Data extract —
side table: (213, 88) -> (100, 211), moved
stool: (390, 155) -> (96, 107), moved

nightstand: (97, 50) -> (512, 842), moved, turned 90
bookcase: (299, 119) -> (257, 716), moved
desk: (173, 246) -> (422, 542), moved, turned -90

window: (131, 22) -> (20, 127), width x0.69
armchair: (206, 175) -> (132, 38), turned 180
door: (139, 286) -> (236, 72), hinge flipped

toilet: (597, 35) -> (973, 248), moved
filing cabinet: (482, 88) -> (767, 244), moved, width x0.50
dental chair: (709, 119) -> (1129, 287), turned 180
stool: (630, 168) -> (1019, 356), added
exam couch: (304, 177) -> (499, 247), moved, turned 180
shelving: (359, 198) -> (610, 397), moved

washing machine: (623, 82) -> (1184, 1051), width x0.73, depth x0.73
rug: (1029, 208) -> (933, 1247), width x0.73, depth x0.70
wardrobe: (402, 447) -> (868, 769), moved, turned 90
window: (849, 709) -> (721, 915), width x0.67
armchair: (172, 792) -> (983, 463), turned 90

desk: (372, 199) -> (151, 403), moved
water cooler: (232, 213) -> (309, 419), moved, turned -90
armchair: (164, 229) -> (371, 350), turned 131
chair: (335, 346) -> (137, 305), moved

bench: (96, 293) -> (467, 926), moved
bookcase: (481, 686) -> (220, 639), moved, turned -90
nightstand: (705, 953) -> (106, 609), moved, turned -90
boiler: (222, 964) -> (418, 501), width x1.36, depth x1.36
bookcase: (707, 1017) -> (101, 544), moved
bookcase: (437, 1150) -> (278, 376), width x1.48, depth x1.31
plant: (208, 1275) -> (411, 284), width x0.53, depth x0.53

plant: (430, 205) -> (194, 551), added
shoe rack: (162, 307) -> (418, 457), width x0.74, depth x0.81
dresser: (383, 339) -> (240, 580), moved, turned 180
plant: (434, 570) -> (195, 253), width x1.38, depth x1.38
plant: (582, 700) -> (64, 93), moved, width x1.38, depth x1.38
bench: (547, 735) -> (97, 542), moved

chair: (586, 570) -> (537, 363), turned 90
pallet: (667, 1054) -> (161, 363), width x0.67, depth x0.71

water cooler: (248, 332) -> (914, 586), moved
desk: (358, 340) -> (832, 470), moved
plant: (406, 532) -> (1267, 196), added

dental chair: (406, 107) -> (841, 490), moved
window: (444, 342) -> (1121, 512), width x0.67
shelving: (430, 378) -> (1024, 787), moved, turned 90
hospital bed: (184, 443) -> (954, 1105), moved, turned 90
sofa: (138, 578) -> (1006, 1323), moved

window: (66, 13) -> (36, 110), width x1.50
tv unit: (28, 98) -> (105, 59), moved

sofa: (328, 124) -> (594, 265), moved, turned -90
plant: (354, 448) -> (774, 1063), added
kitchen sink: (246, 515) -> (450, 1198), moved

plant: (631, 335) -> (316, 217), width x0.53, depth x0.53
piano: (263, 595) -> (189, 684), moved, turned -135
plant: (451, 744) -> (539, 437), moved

The problem —
The required output is the stretch of entries above from the line containing "toilet: (597, 35) -> (973, 248), moved" through the line containing "bench: (96, 293) -> (467, 926), moved", reproduced exactly.

Answer to this task —
toilet: (597, 35) -> (973, 248), moved
filing cabinet: (482, 88) -> (767, 244), moved, width x0.50
dental chair: (709, 119) -> (1129, 287), turned 180
stool: (630, 168) -> (1019, 356), added
exam couch: (304, 177) -> (499, 247), moved, turned 180
shelving: (359, 198) -> (610, 397), moved

washing machine: (623, 82) -> (1184, 1051), width x0.73, depth x0.73
rug: (1029, 208) -> (933, 1247), width x0.73, depth x0.70
wardrobe: (402, 447) -> (868, 769), moved, turned 90
window: (849, 709) -> (721, 915), width x0.67
armchair: (172, 792) -> (983, 463), turned 90

desk: (372, 199) -> (151, 403), moved
water cooler: (232, 213) -> (309, 419), moved, turned -90
armchair: (164, 229) -> (371, 350), turned 131
chair: (335, 346) -> (137, 305), moved

bench: (96, 293) -> (467, 926), moved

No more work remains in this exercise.